*Your instructions*.
Reproduce everything in the data below from the line containing "blue semicircle: rotated 20 degrees clockwise" down to the line containing "orange semicircle: rotated", keeping both of those lines.

— BEGIN Data rows —

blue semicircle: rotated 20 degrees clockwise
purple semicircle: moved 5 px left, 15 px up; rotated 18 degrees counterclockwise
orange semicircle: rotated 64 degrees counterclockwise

— END Data rows —
— BEGIN Data rows —

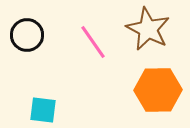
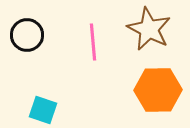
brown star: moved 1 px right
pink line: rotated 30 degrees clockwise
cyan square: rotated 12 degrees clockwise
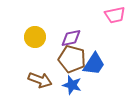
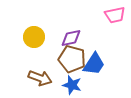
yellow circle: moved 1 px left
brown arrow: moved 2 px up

— END Data rows —

*Expected answer*.
blue semicircle: rotated 20 degrees clockwise
purple semicircle: moved 5 px left, 15 px up; rotated 18 degrees counterclockwise
orange semicircle: rotated 64 degrees counterclockwise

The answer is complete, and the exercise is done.